(Records excerpted from a collection)
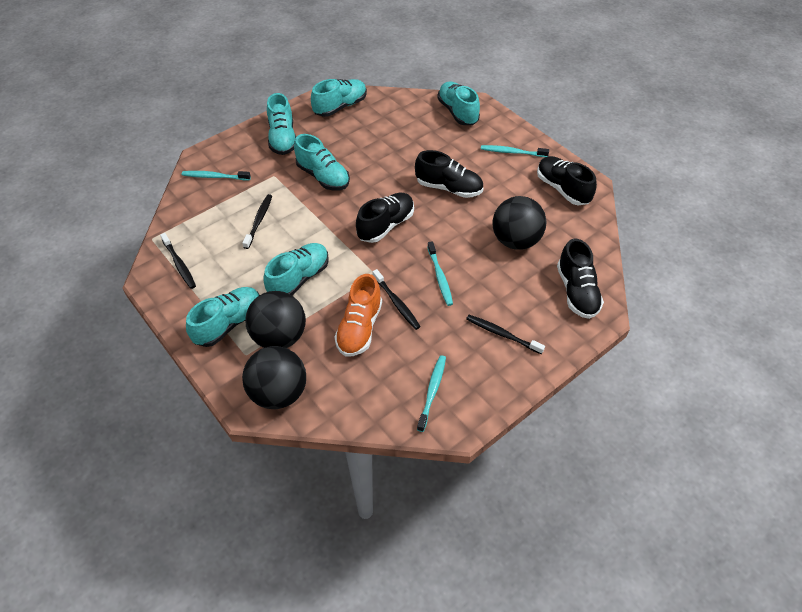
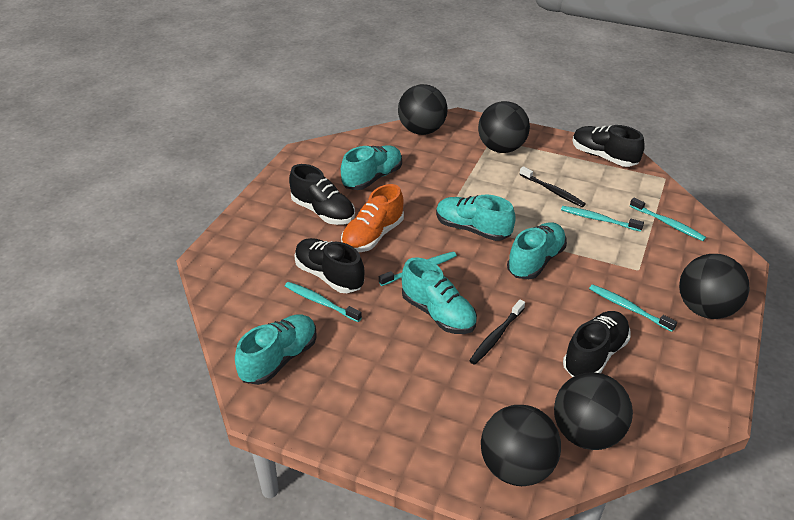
black ball: [242,346,306,409] [245,291,306,348] [493,196,547,250] = 3 -> [398,84,448,135] [478,101,530,153] [481,405,561,486] [554,372,633,450] [679,254,750,319] = 5
black toothbrush: [160,233,196,289] [242,194,272,249] [373,269,421,330] [466,315,545,354] = 4 -> [469,299,525,365] [520,166,586,207] = 2
turquoise shoe: [186,287,260,347] [263,243,329,295] [267,93,296,155] [294,134,350,190] [311,79,367,117] [437,81,480,125] = 6 -> [235,314,317,385] [341,145,402,190] [402,257,477,334] [436,195,516,241] [507,222,567,279] = 5
turquoise toothbrush: [182,171,251,180] [417,355,446,432] [427,241,453,306] [481,145,549,157] = 4 -> [285,282,362,322] [379,251,457,286] [561,206,644,232] [589,284,677,332] [630,198,706,241] = 5

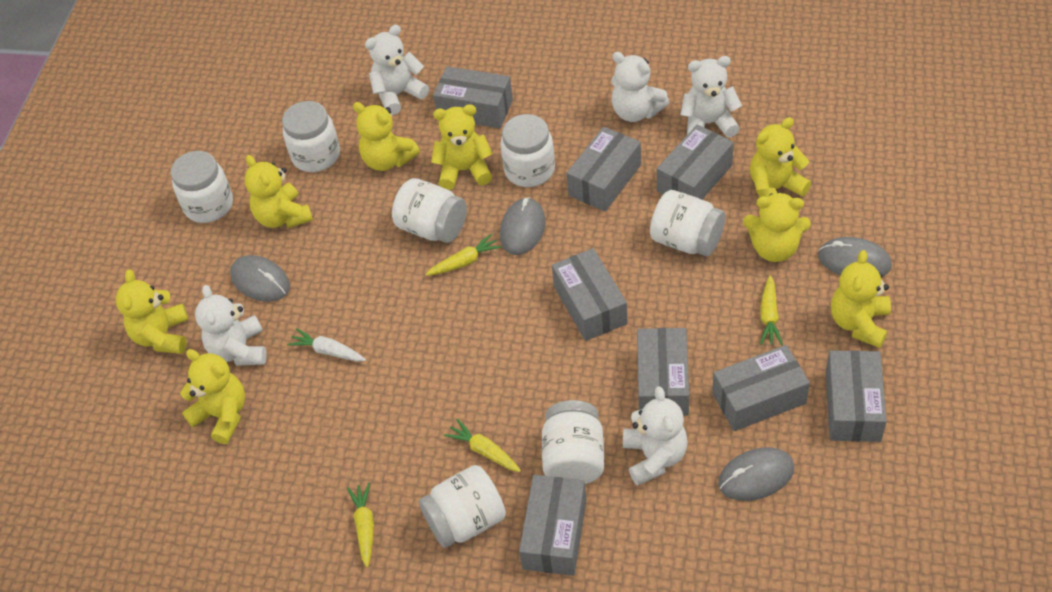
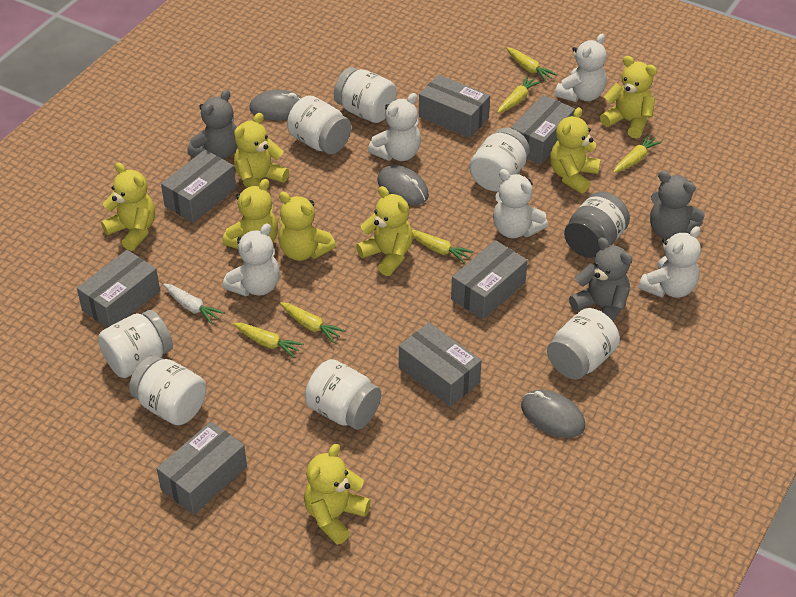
grey box: [433,66,513,129] [519,475,586,576] [552,248,628,341] [566,127,641,212] [637,328,689,416] [657,124,734,200] [712,345,810,431] [826,350,887,442] = 8 -> [77,250,160,328] [156,421,247,515] [161,150,236,223] [399,322,481,407] [419,74,490,138] [451,240,528,319] [511,95,575,165] = 7
grey jar: none = 0 -> [564,191,630,258] = 1
grey mouse: [230,255,290,302] [500,197,545,255] [718,447,794,501] [818,237,892,276] = 4 -> [249,90,302,121] [377,165,429,205] [521,390,585,438] = 3
grey teddy bear: none = 0 -> [187,90,238,159] [569,237,632,322] [650,171,705,239] = 3
yellow carrot: [347,483,374,567] [426,234,502,276] [444,419,521,472] [760,275,783,345] = 4 -> [233,323,304,358] [280,302,346,343] [412,230,474,264] [497,75,541,113] [506,47,557,82] [614,134,662,173] = 6

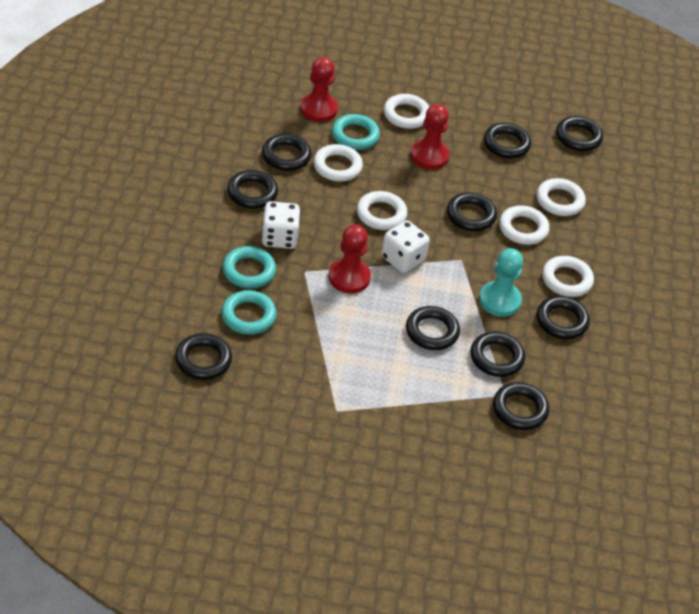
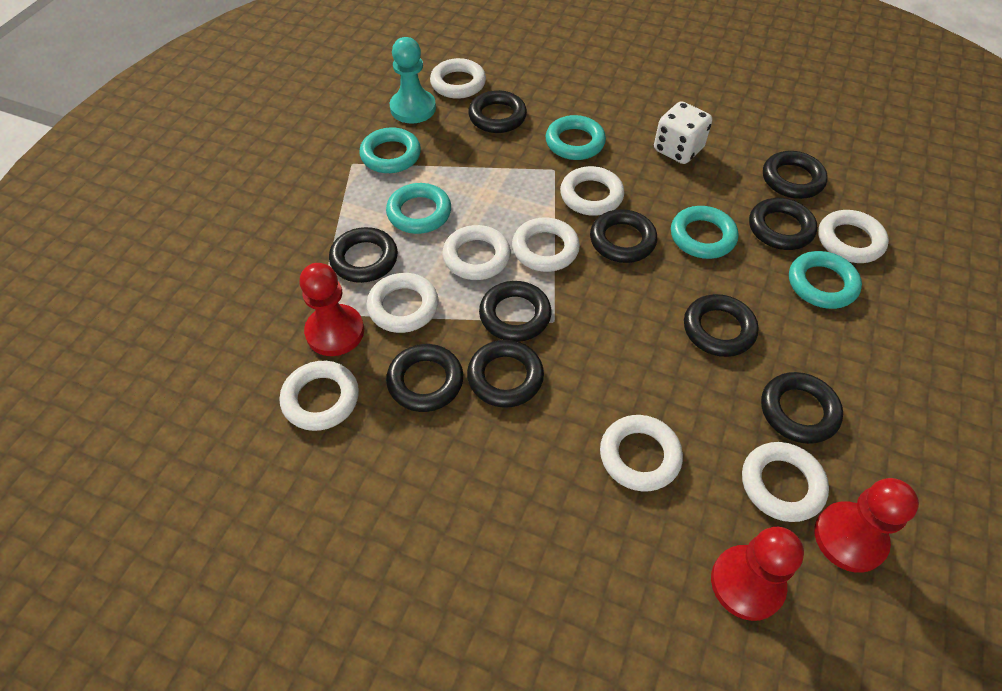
turquoise ring: [221,290,277,335] [223,246,276,289] [332,114,380,150] = 3 -> [359,127,421,173] [386,183,451,234] [546,115,606,160] [671,206,738,259] [789,251,862,309] = 5
white dice: [261,201,301,249] [381,220,430,273] = 2 -> [654,101,712,164] = 1
white ring: [313,144,363,182] [357,191,407,230] [384,94,429,129] [499,206,549,245] [536,178,586,216] [542,256,594,297] = 6 -> [280,361,359,431] [366,273,439,333] [430,58,486,99] [442,225,511,280] [512,218,580,272] [560,166,624,216] [600,415,683,491] [742,442,829,522] [818,210,889,263] = 9

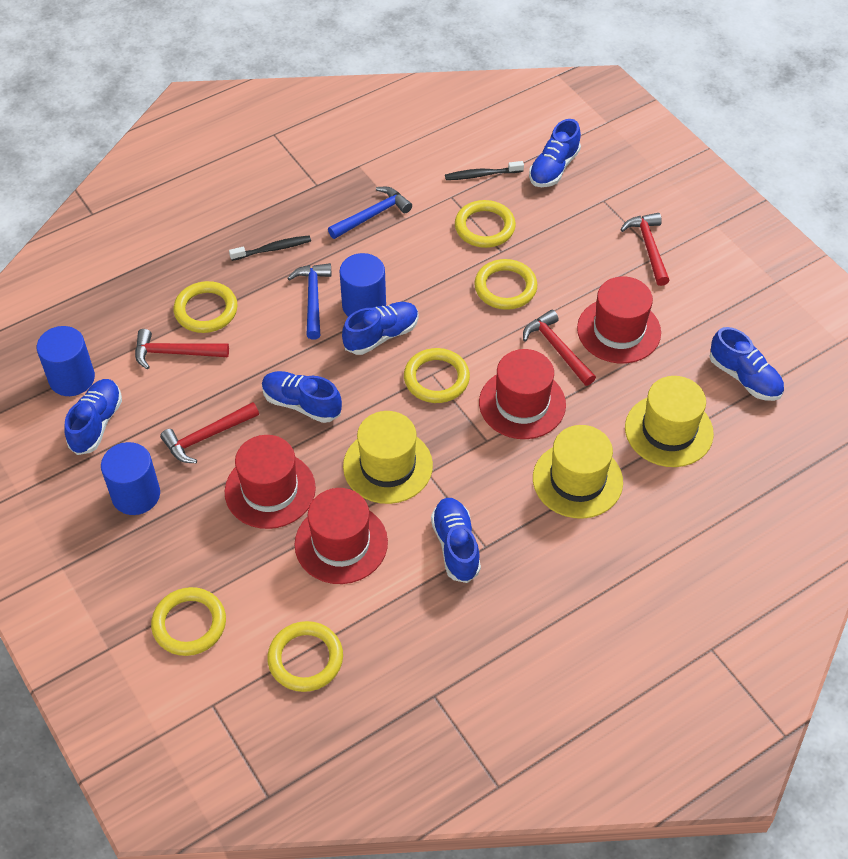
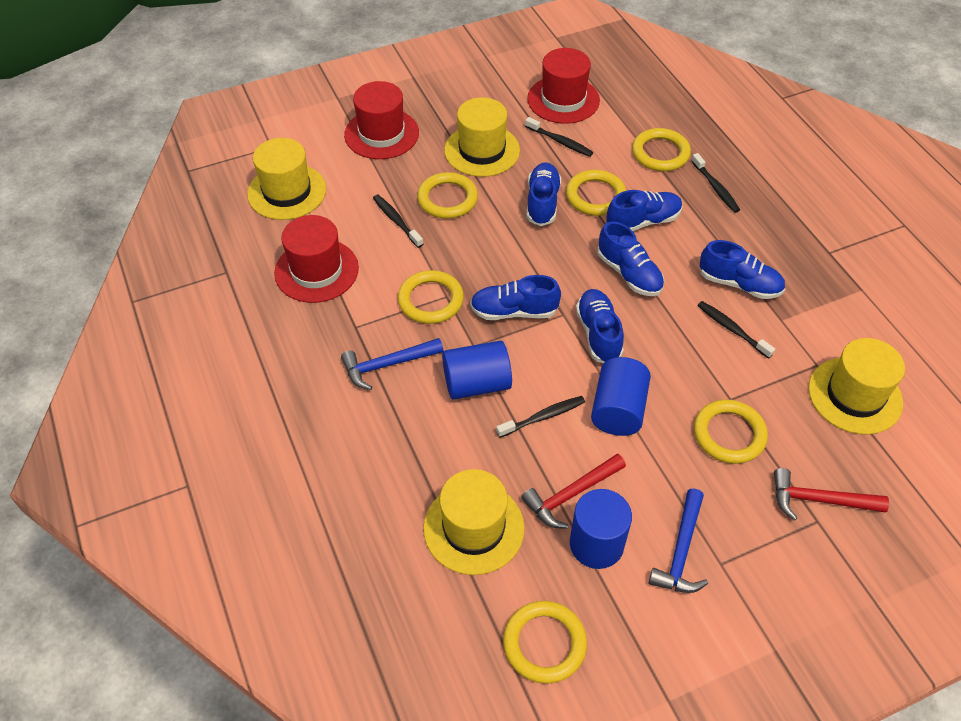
black toothbrush: [229,236,311,261] [445,161,524,180] = 2 -> [373,195,423,248] [496,396,585,438] [525,117,593,157] [691,153,740,213] [697,301,775,359] = 5
red hammer: [135,329,229,369] [160,402,259,463] [523,310,596,386] [621,213,670,286] = 4 -> [521,454,626,529] [774,468,889,520] = 2
red hat: [225,435,316,529] [295,488,388,584] [479,349,566,439] [577,277,661,363] = 4 -> [274,215,359,303] [344,81,419,159] [527,48,600,124] = 3
yellow hat: [343,411,433,504] [533,425,623,519] [625,376,714,467] = 3 -> [247,138,326,220] [423,469,525,575] [444,97,520,177] [808,338,905,435] = 4

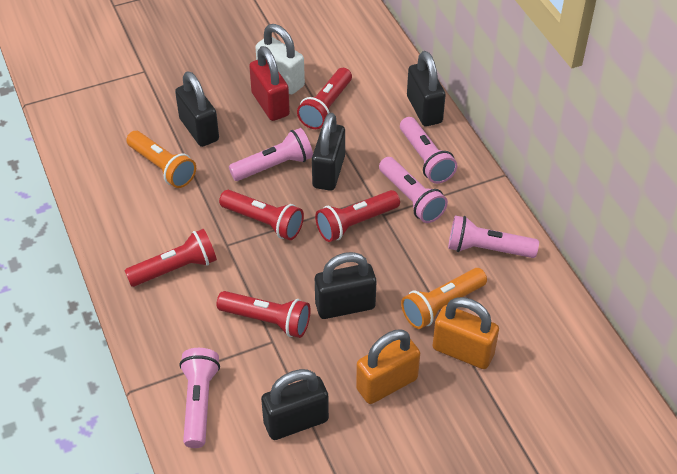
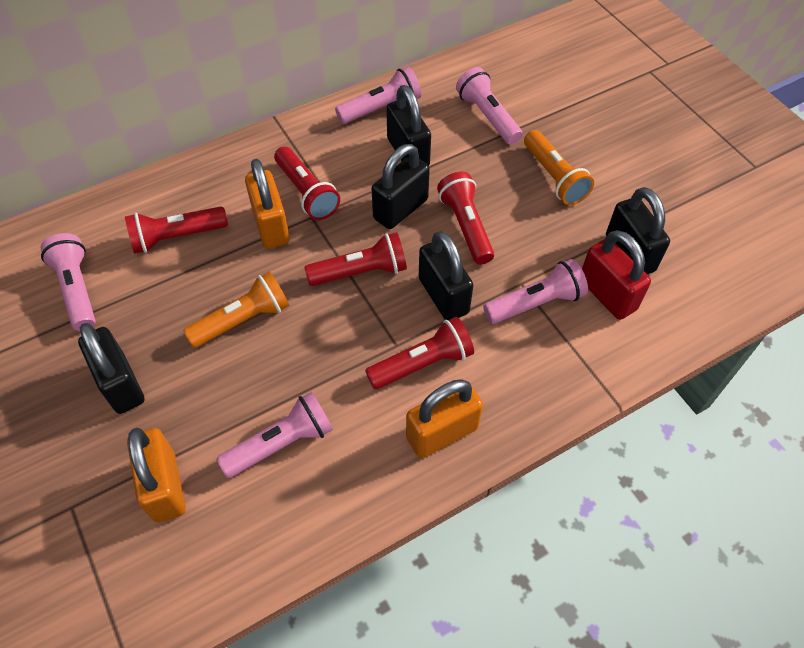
orange padlock: [356,329,420,404] [432,297,499,369] = 2 -> [127,428,186,523] [245,159,290,249] [406,379,483,458] = 3
white padlock: [255,24,305,94] = 1 -> none = 0

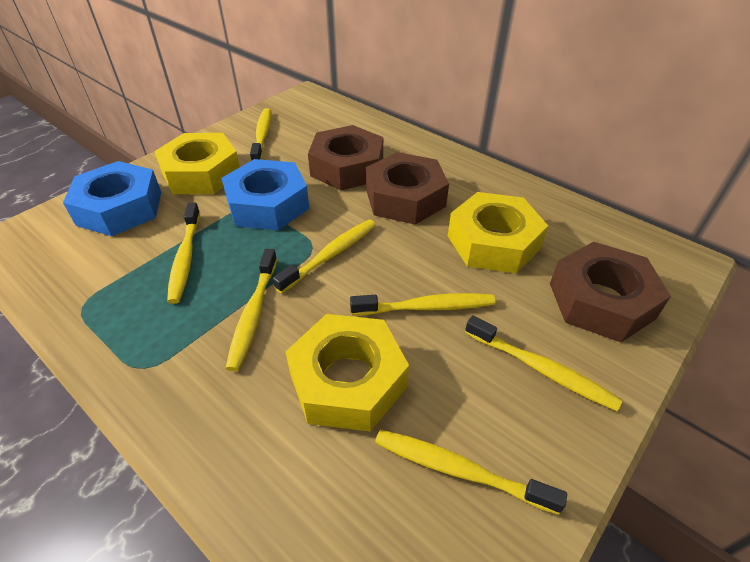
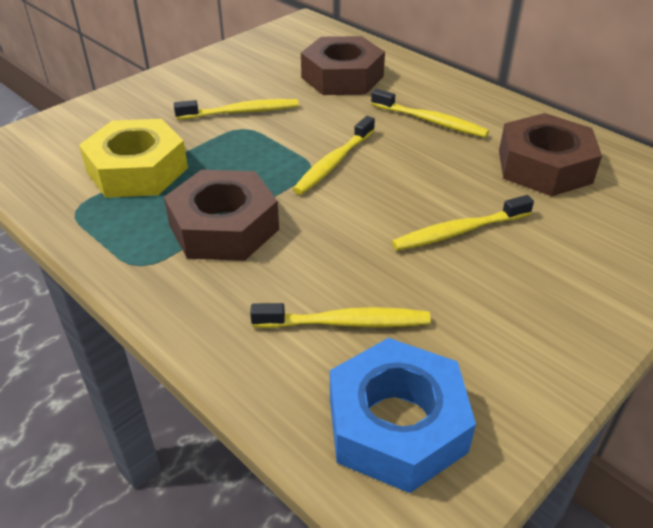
blue nut: [63,161,161,236] [221,159,310,230] = 2 -> [330,338,476,493] = 1
yellow nut: [154,133,240,194] [286,314,409,432] [448,192,548,274] = 3 -> [79,119,188,198] = 1
yellow toothbrush: [167,203,200,304] [225,249,277,371] [250,108,271,161] [273,220,376,294] [350,293,495,315] [375,430,567,515] [465,315,623,411] = 7 -> [174,99,299,120] [250,303,431,328] [293,116,375,195] [371,89,489,137] [392,195,534,251] = 5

* **What the task requires**
Exactly the lines from the start of the entries above through the line with "white ring: [313,144,363,182]" should be reproduced, and nothing else; drop the pictures.

* **Response area**
black ball: [242,346,306,409] [245,291,306,348] [493,196,547,250] = 3 -> [398,84,448,135] [478,101,530,153] [481,405,561,486] [554,372,633,450] [679,254,750,319] = 5
black toothbrush: [160,233,196,289] [242,194,272,249] [373,269,421,330] [466,315,545,354] = 4 -> [469,299,525,365] [520,166,586,207] = 2
turquoise shoe: [186,287,260,347] [263,243,329,295] [267,93,296,155] [294,134,350,190] [311,79,367,117] [437,81,480,125] = 6 -> [235,314,317,385] [341,145,402,190] [402,257,477,334] [436,195,516,241] [507,222,567,279] = 5
turquoise toothbrush: [182,171,251,180] [417,355,446,432] [427,241,453,306] [481,145,549,157] = 4 -> [285,282,362,322] [379,251,457,286] [561,206,644,232] [589,284,677,332] [630,198,706,241] = 5

grey box: [433,66,513,129] [519,475,586,576] [552,248,628,341] [566,127,641,212] [637,328,689,416] [657,124,734,200] [712,345,810,431] [826,350,887,442] = 8 -> [77,250,160,328] [156,421,247,515] [161,150,236,223] [399,322,481,407] [419,74,490,138] [451,240,528,319] [511,95,575,165] = 7
grey jar: none = 0 -> [564,191,630,258] = 1
grey mouse: [230,255,290,302] [500,197,545,255] [718,447,794,501] [818,237,892,276] = 4 -> [249,90,302,121] [377,165,429,205] [521,390,585,438] = 3
grey teddy bear: none = 0 -> [187,90,238,159] [569,237,632,322] [650,171,705,239] = 3
yellow carrot: [347,483,374,567] [426,234,502,276] [444,419,521,472] [760,275,783,345] = 4 -> [233,323,304,358] [280,302,346,343] [412,230,474,264] [497,75,541,113] [506,47,557,82] [614,134,662,173] = 6

turquoise ring: [221,290,277,335] [223,246,276,289] [332,114,380,150] = 3 -> [359,127,421,173] [386,183,451,234] [546,115,606,160] [671,206,738,259] [789,251,862,309] = 5
white dice: [261,201,301,249] [381,220,430,273] = 2 -> [654,101,712,164] = 1
white ring: [313,144,363,182] [357,191,407,230] [384,94,429,129] [499,206,549,245] [536,178,586,216] [542,256,594,297] = 6 -> [280,361,359,431] [366,273,439,333] [430,58,486,99] [442,225,511,280] [512,218,580,272] [560,166,624,216] [600,415,683,491] [742,442,829,522] [818,210,889,263] = 9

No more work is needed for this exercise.